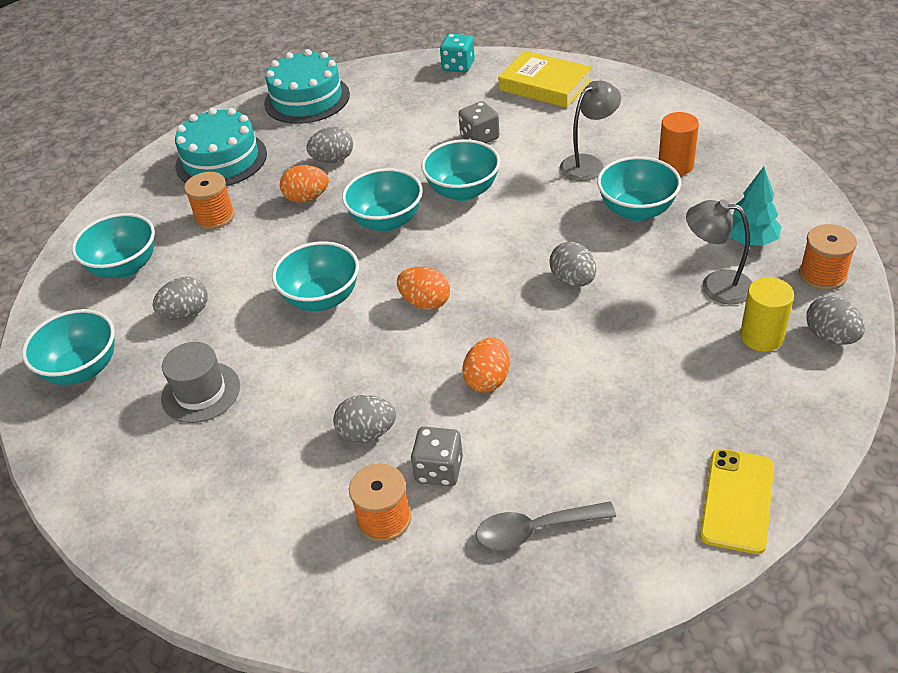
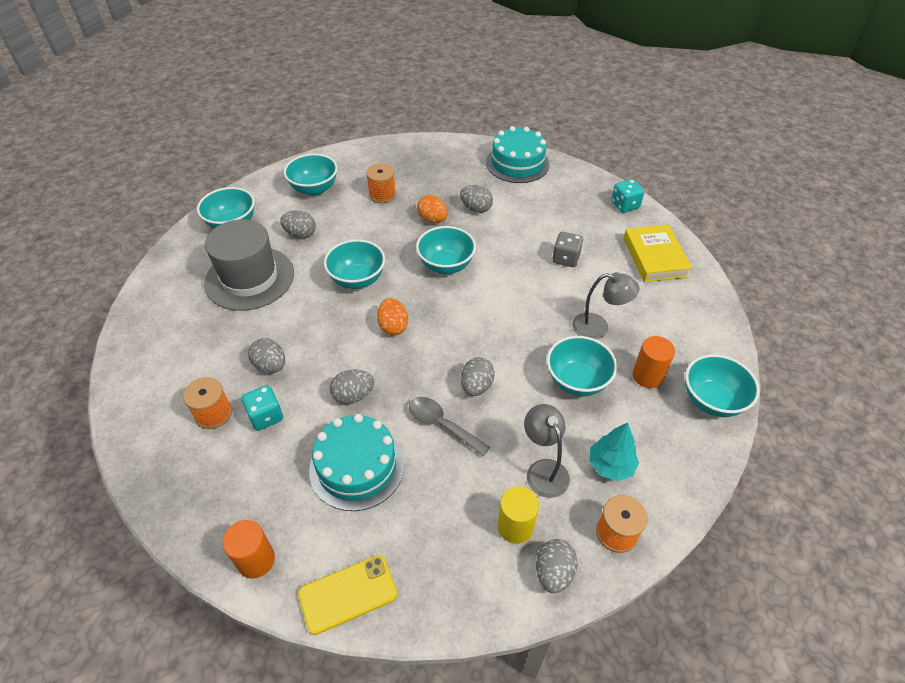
camera: 45 degrees right, 5 degrees up
(201, 392) = (249, 278): grey hat -> grey hat, size x1.73
(221, 160) = (430, 166): turquoise cake -> turquoise cake (357, 466)
(439, 470) = (266, 416): grey dice -> turquoise dice
(463, 191) = (507, 282): turquoise bowl -> turquoise bowl (712, 401)
(488, 380) = (353, 396): orange egg -> grey egg
(535, 530) = (250, 492): grey spoon -> grey spoon (442, 424)
(631, 564) = (256, 560): none -> orange cylinder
┄┄┄┄┄┄┄┄┄┄
→ **Exercise prompt**
Set down, word for word, only the lines running from the line with "(488, 380) = (353, 396): orange" to the last line of the listing above. Both of those lines belong in your answer.

→ **Answer for the task**
(488, 380) = (353, 396): orange egg -> grey egg
(535, 530) = (250, 492): grey spoon -> grey spoon (442, 424)
(631, 564) = (256, 560): none -> orange cylinder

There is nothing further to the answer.